*** The records
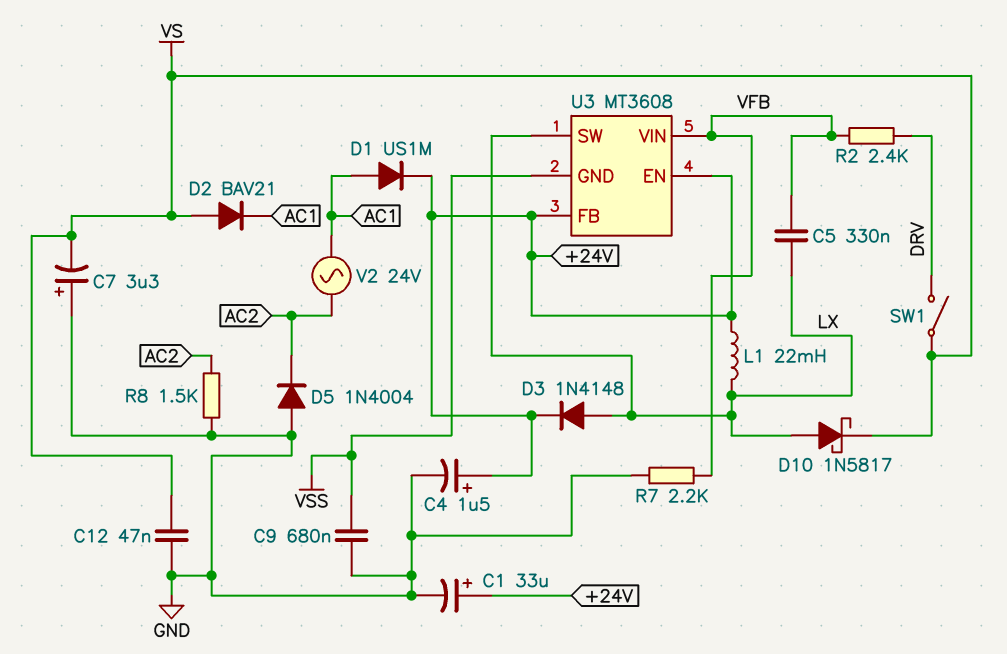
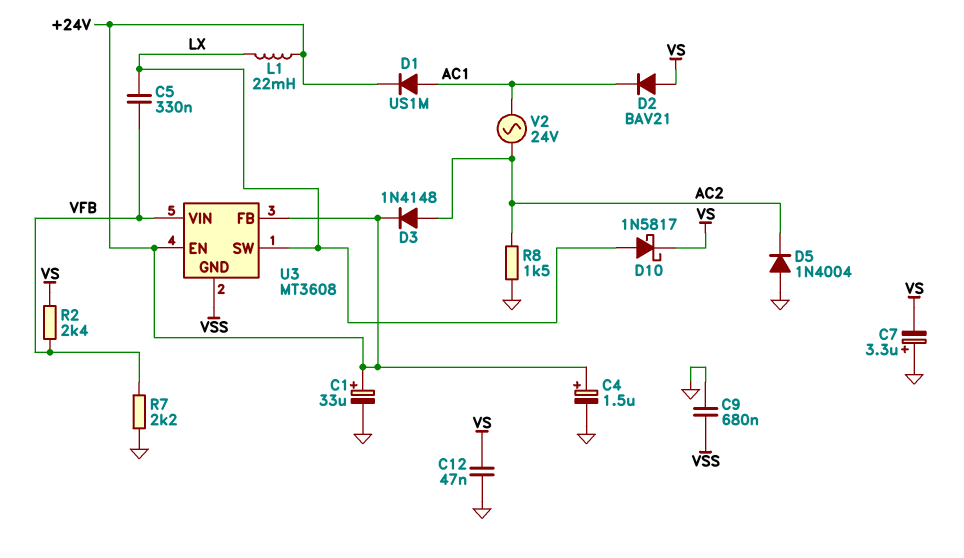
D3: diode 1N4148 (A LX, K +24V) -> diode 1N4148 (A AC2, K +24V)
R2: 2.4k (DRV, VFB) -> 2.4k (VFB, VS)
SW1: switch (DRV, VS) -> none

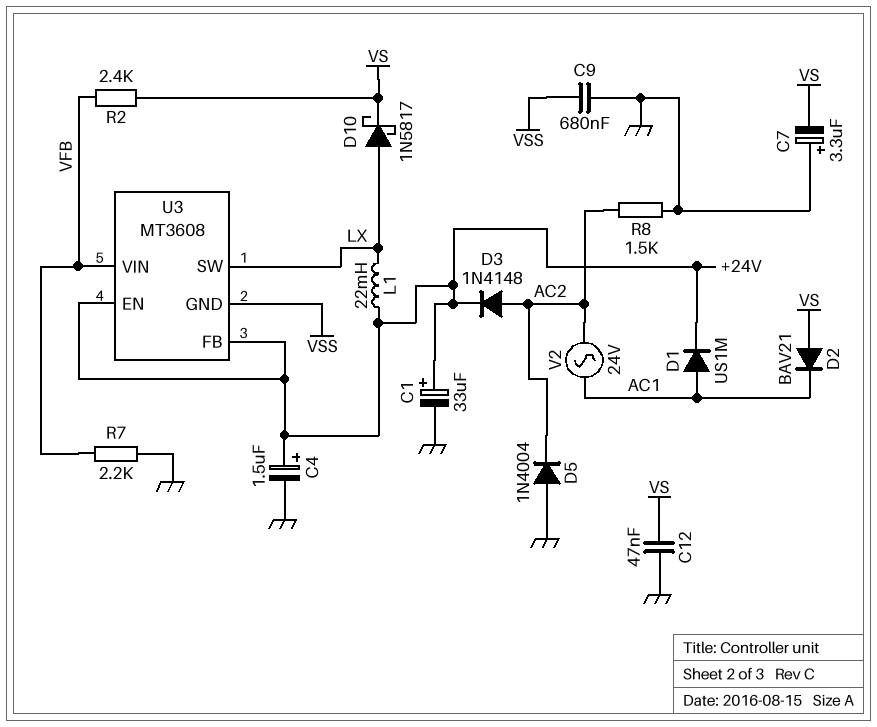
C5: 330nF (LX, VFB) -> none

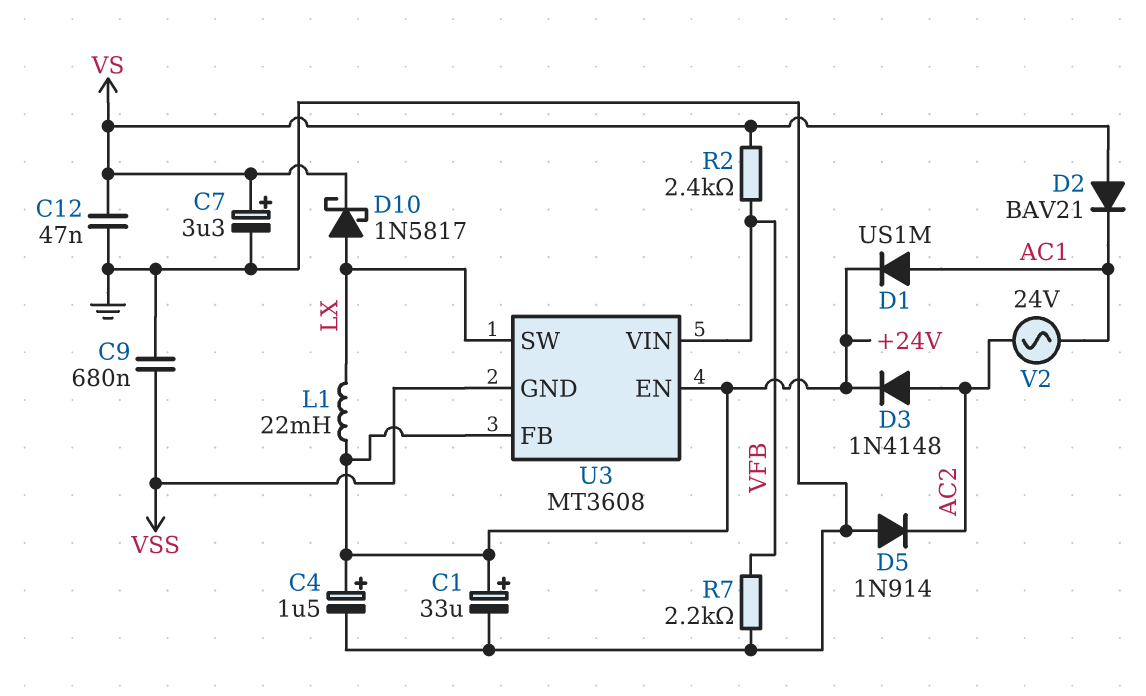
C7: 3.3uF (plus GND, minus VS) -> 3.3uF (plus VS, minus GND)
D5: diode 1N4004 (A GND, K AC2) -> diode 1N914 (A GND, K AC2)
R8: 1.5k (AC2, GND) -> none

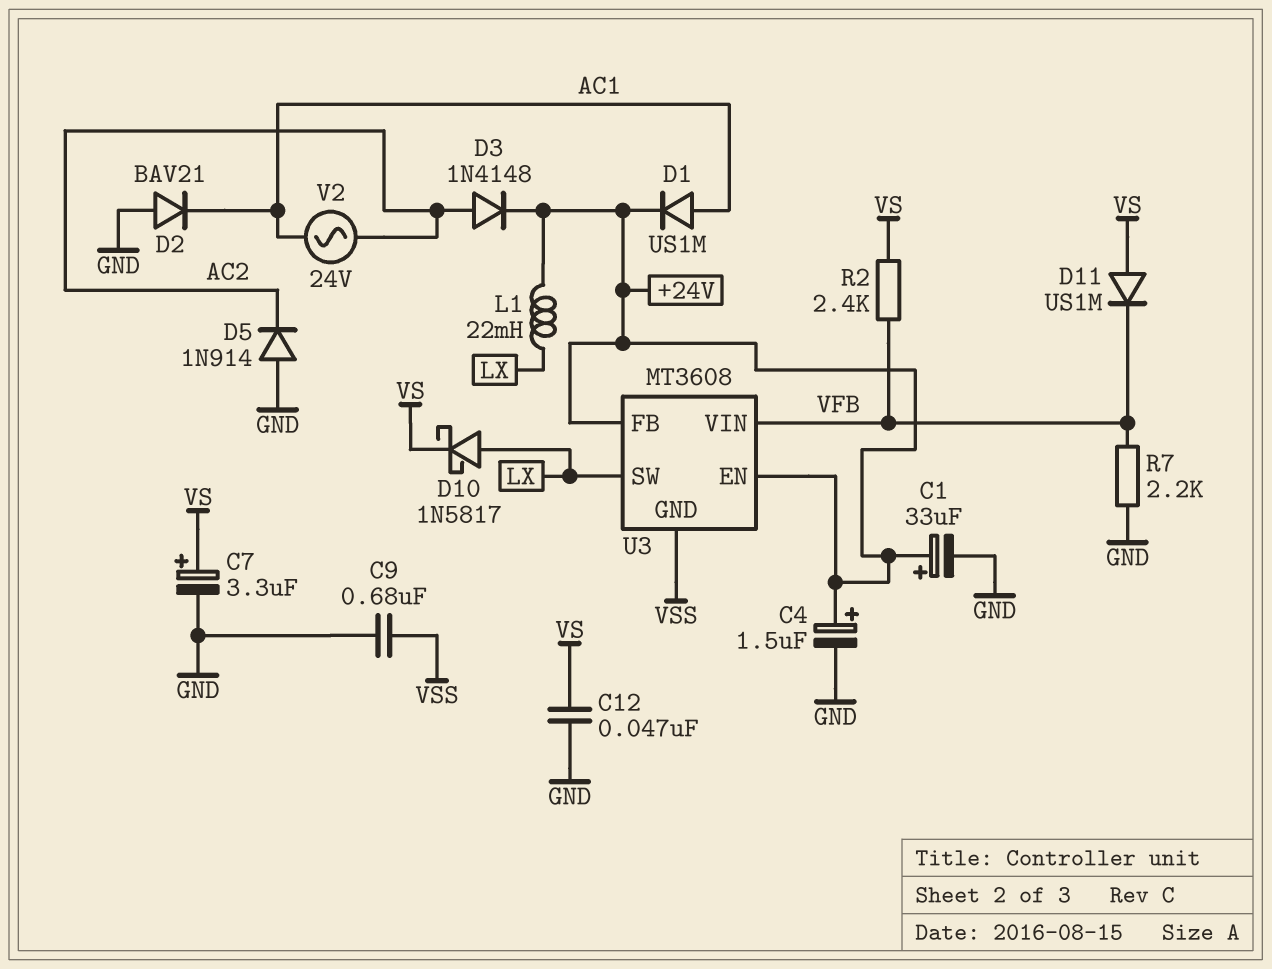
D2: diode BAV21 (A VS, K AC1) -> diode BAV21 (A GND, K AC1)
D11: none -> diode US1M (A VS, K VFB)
******
*** The records
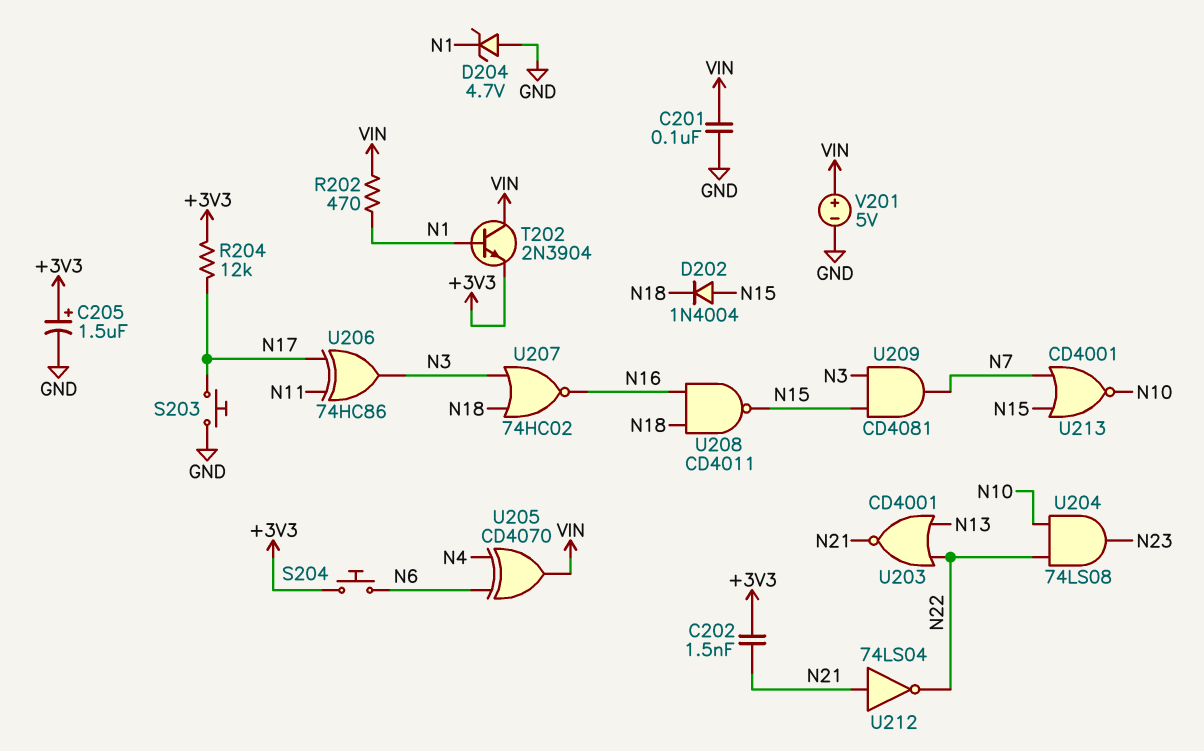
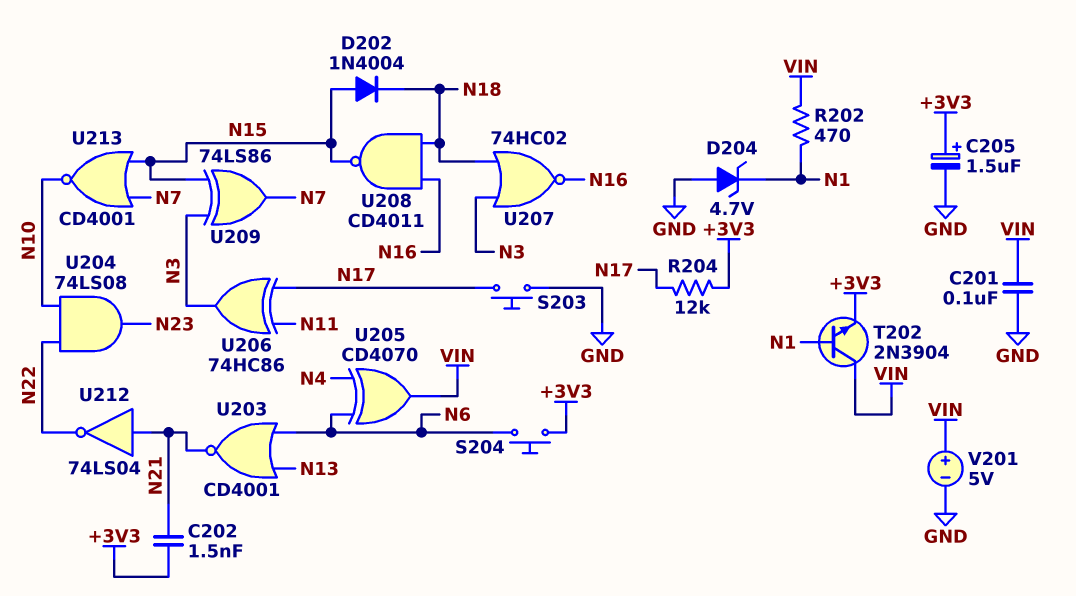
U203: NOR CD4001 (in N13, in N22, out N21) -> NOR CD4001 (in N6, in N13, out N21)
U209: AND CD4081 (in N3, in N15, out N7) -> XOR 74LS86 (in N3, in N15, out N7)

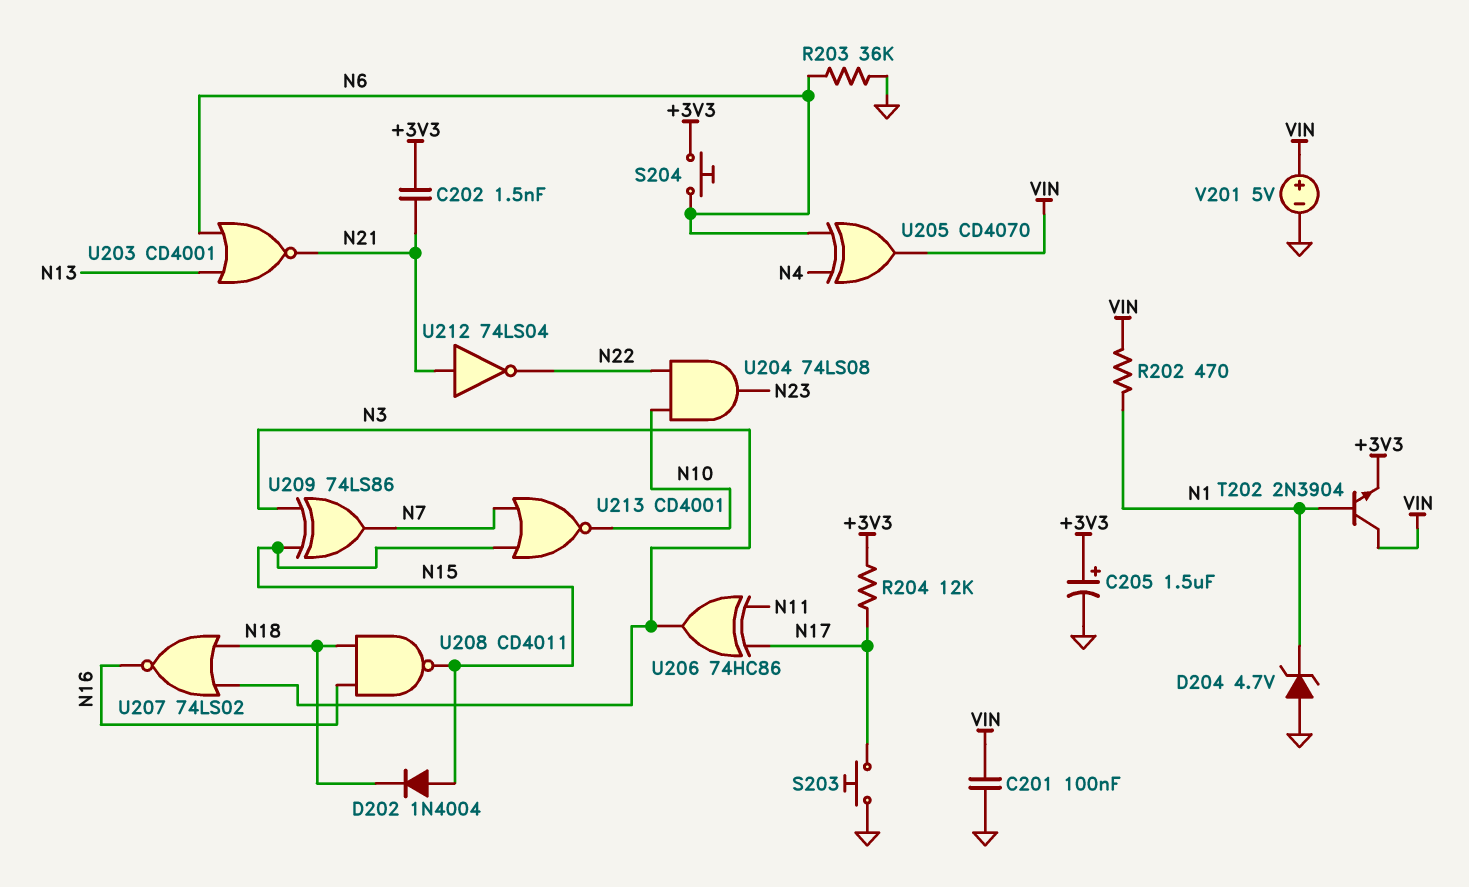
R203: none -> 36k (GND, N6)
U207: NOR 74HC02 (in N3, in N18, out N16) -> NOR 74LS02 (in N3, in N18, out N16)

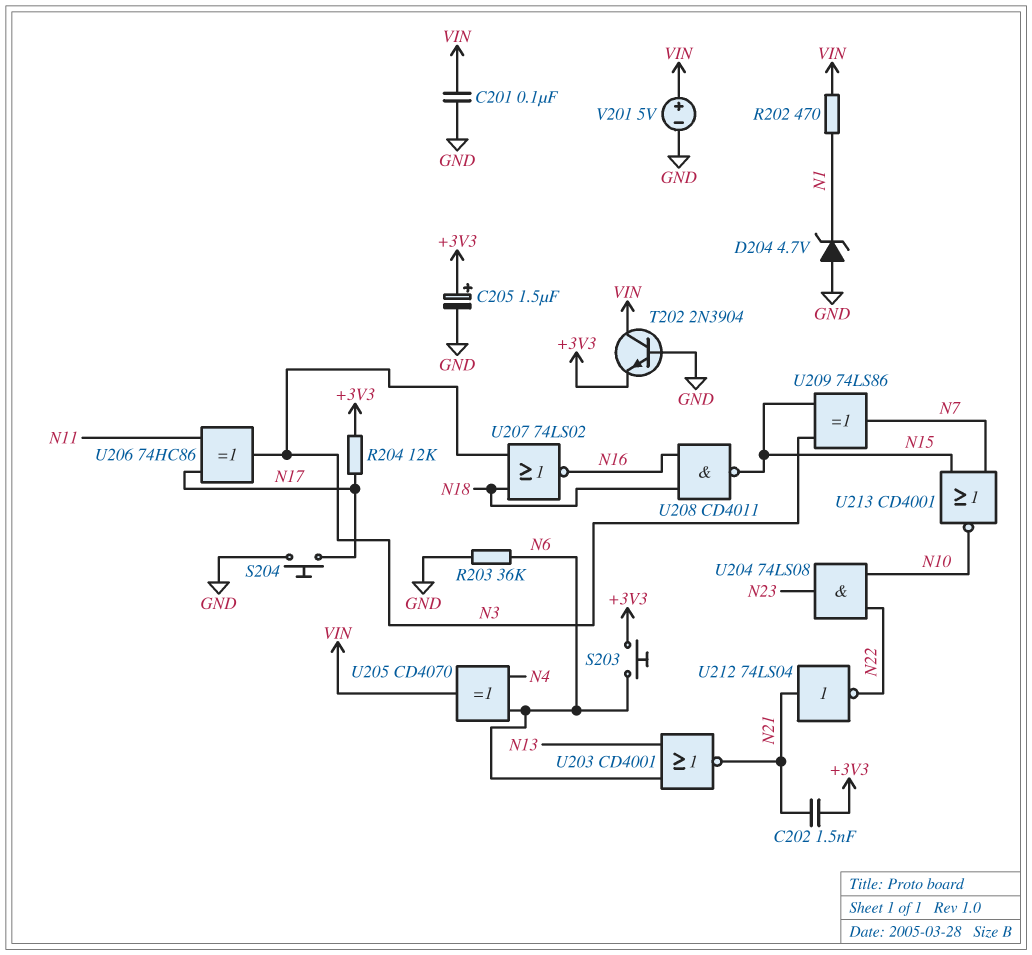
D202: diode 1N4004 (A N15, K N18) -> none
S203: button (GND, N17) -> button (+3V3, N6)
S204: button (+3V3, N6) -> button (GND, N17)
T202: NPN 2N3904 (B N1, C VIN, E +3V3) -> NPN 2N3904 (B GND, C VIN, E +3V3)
******
Task to carry out: Among the lines above, which contain the word "diode"? Copy every one.

Reply to the exercise:
D3: diode 1N4148 (A LX, K +24V) -> diode 1N4148 (A AC2, K +24V)
D5: diode 1N4004 (A GND, K AC2) -> diode 1N914 (A GND, K AC2)
D2: diode BAV21 (A VS, K AC1) -> diode BAV21 (A GND, K AC1)
D11: none -> diode US1M (A VS, K VFB)
D202: diode 1N4004 (A N15, K N18) -> none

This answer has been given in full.